- _Description of the task_: Retype the line with "IMU2: LSM6DS3 -> MPU6050" exactly. Then retype every line after it through the end of the entries below, and nothing more, leaving out pictures.

- _Extracted data_:
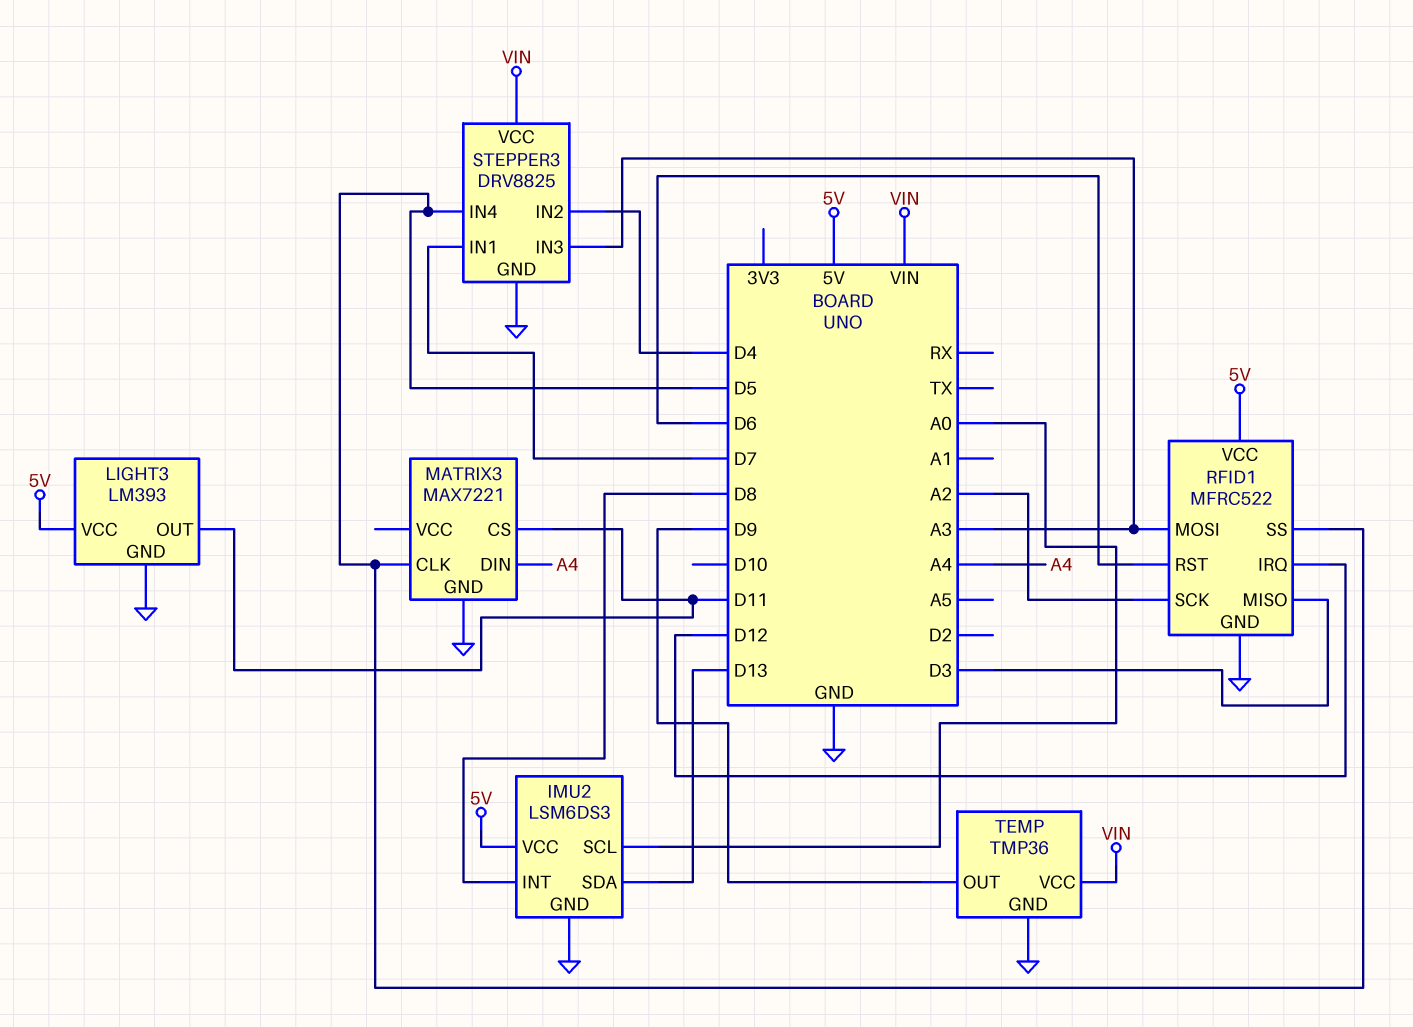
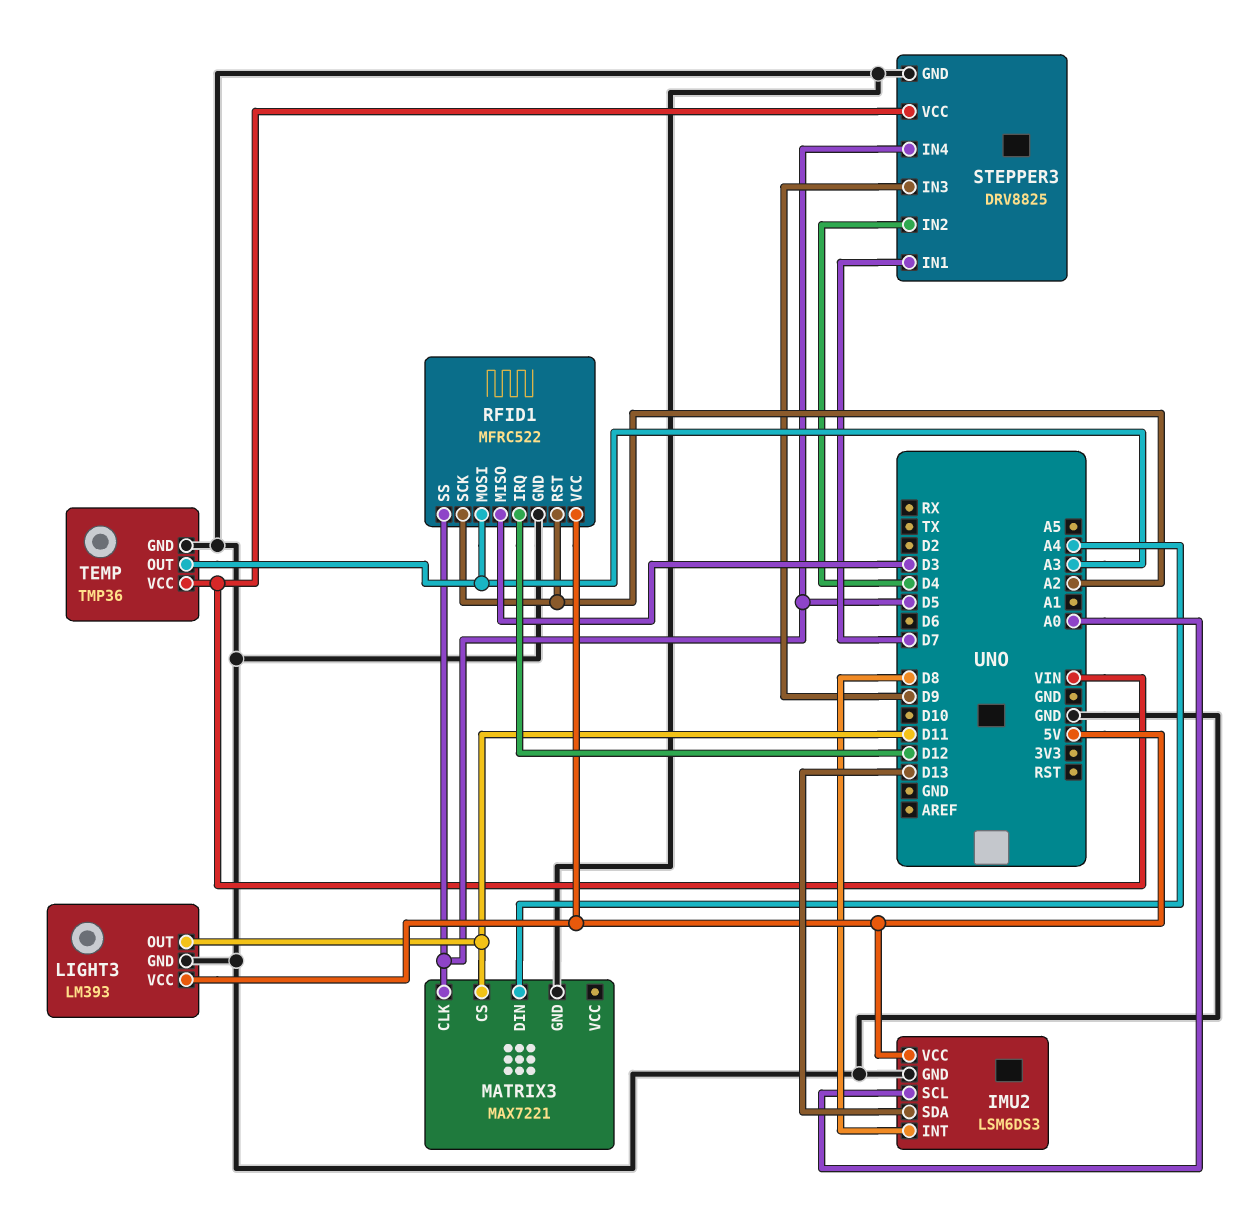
RFID1 pin RST: D6 -> A2
STEPPER3 pin IN3: A3 -> D9
TEMP pin OUT: D9 -> A3

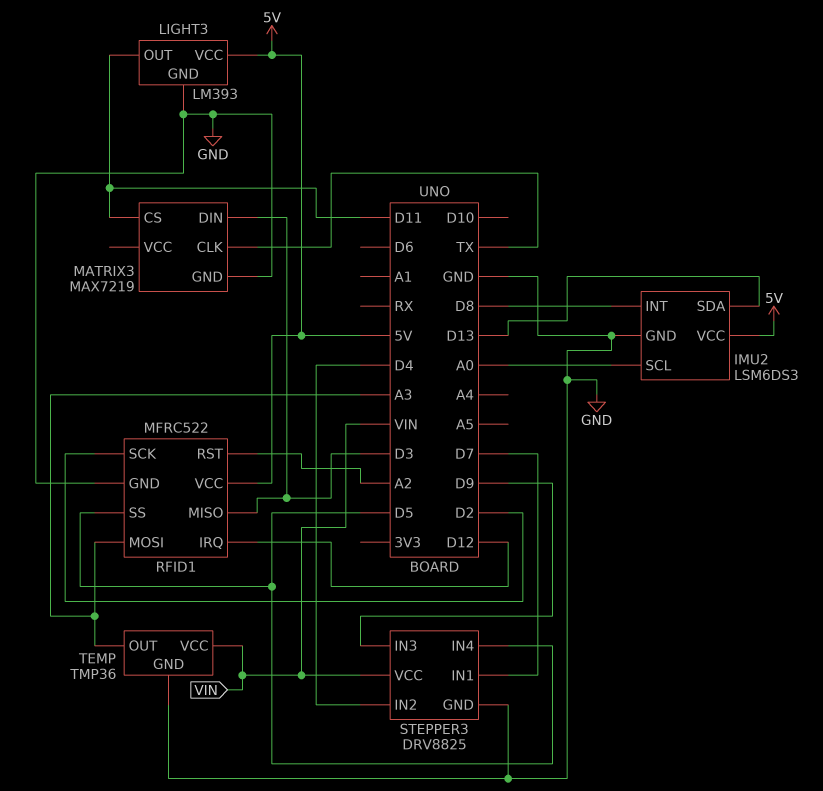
MATRIX3: MAX7221 -> MAX7219
MATRIX3 pin CLK: D5 -> TX
MATRIX3 pin DIN: A4 -> D3
RFID1 pin SCK: A2 -> D2

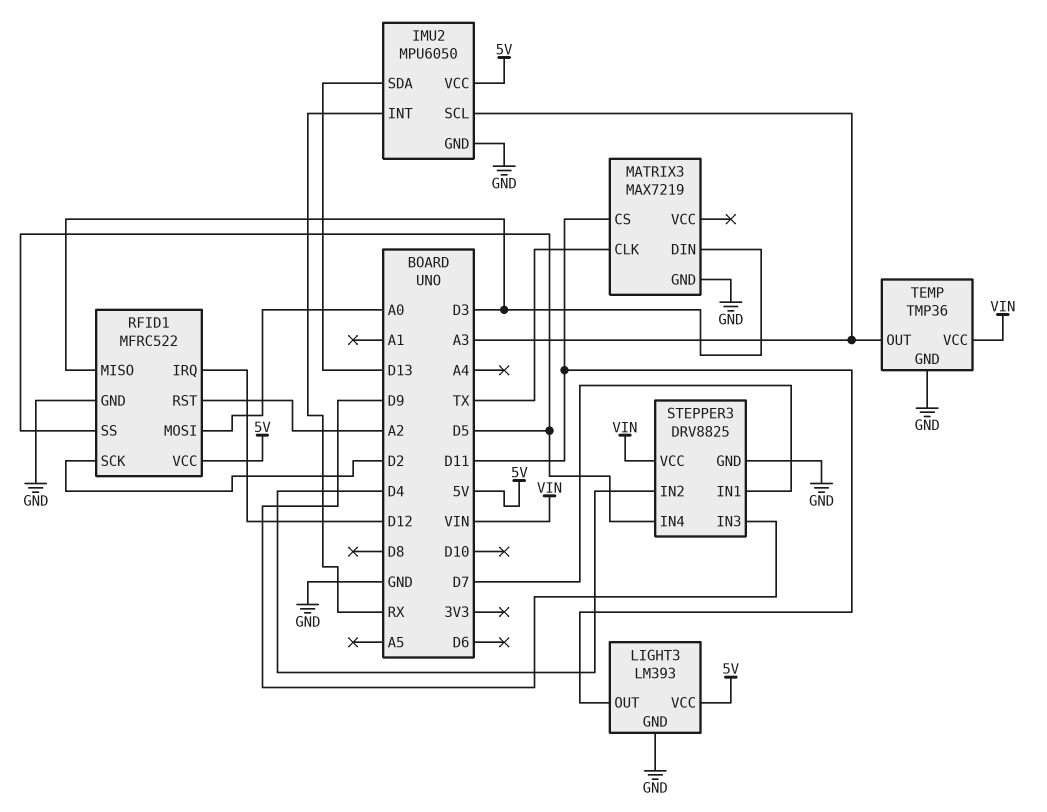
IMU2: LSM6DS3 -> MPU6050
IMU2 pin INT: D8 -> RX
IMU2 pin SCL: A0 -> A3
RFID1 pin MOSI: A3 -> A0

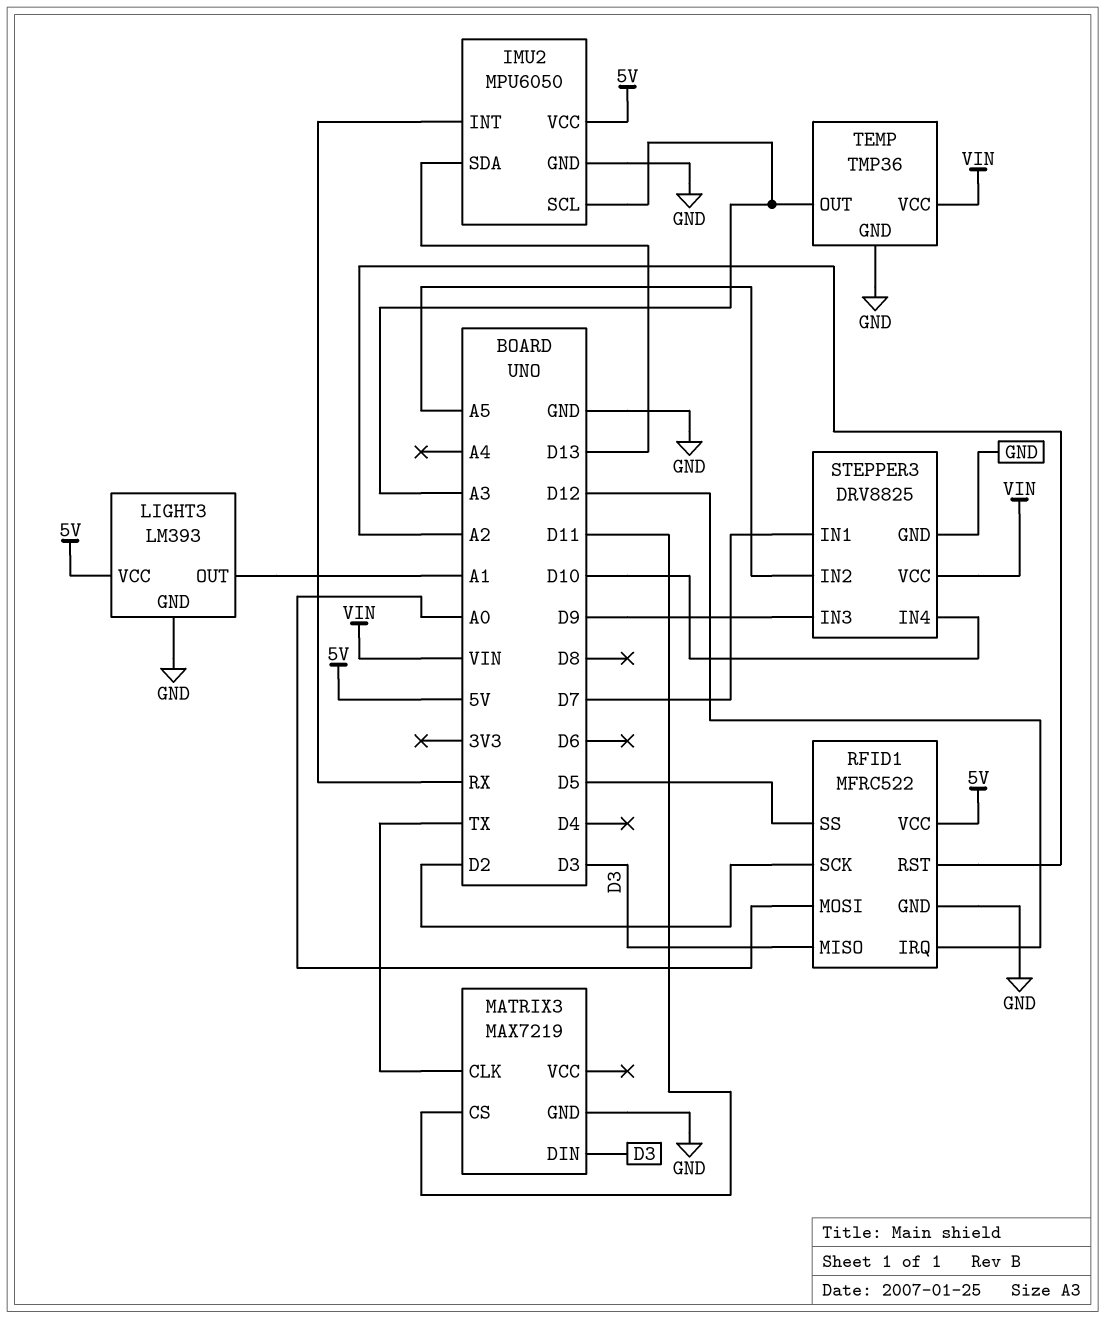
LIGHT3 pin OUT: D11 -> A1
STEPPER3 pin IN2: D4 -> A5
STEPPER3 pin IN4: D5 -> D10

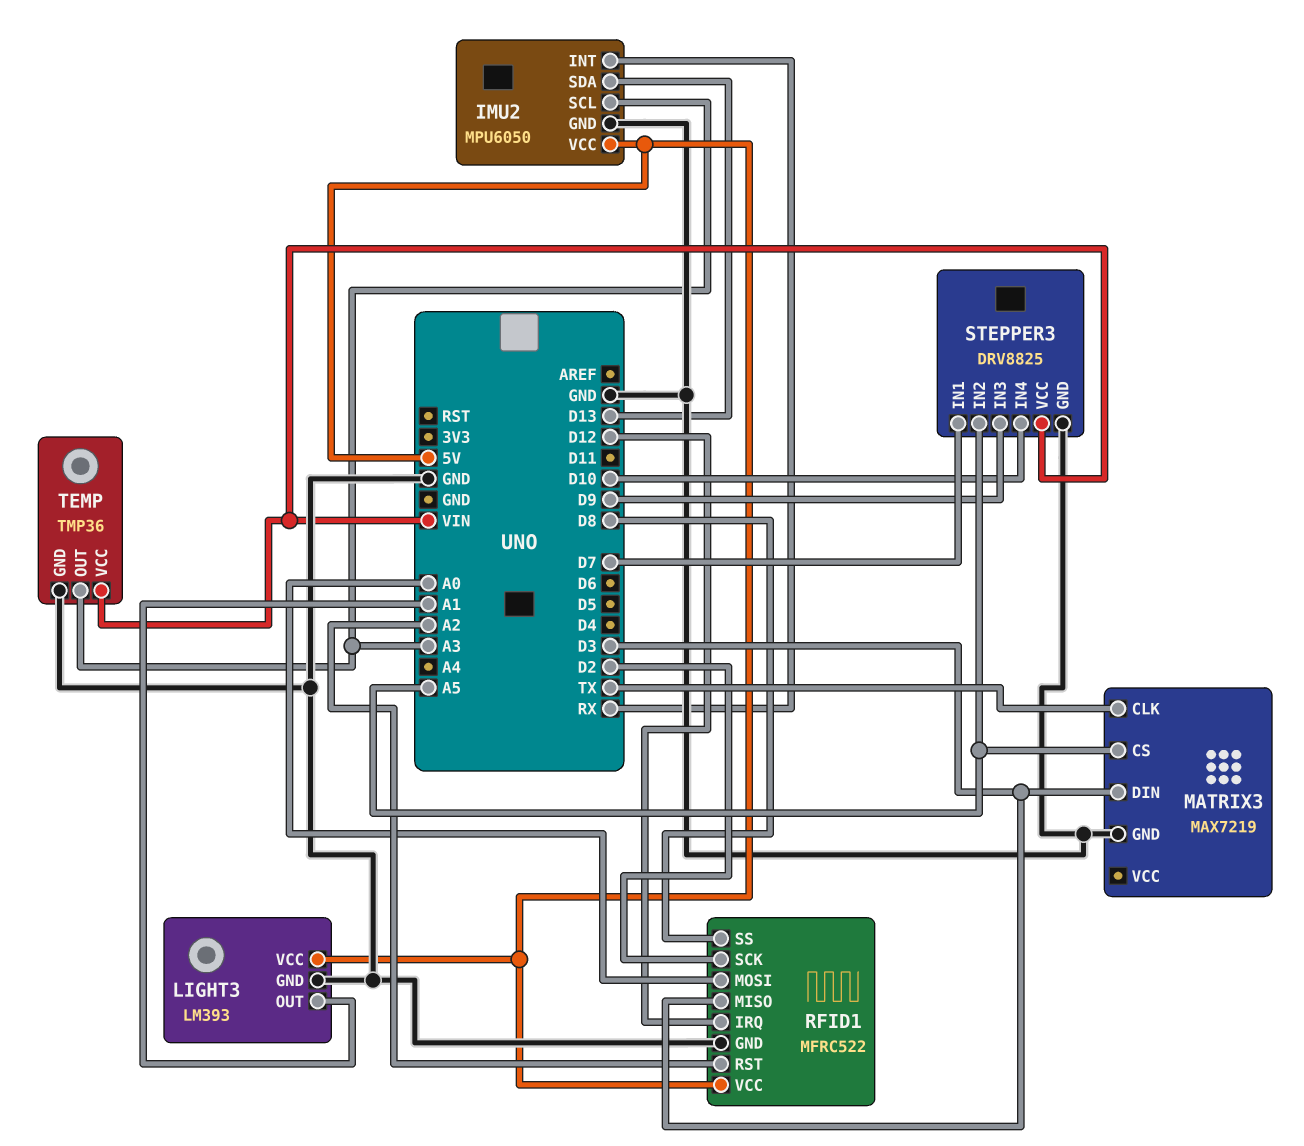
MATRIX3 pin CS: D11 -> A5
RFID1 pin SS: D5 -> D8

- _Result below_:
IMU2: LSM6DS3 -> MPU6050
IMU2 pin INT: D8 -> RX
IMU2 pin SCL: A0 -> A3
RFID1 pin MOSI: A3 -> A0

LIGHT3 pin OUT: D11 -> A1
STEPPER3 pin IN2: D4 -> A5
STEPPER3 pin IN4: D5 -> D10

MATRIX3 pin CS: D11 -> A5
RFID1 pin SS: D5 -> D8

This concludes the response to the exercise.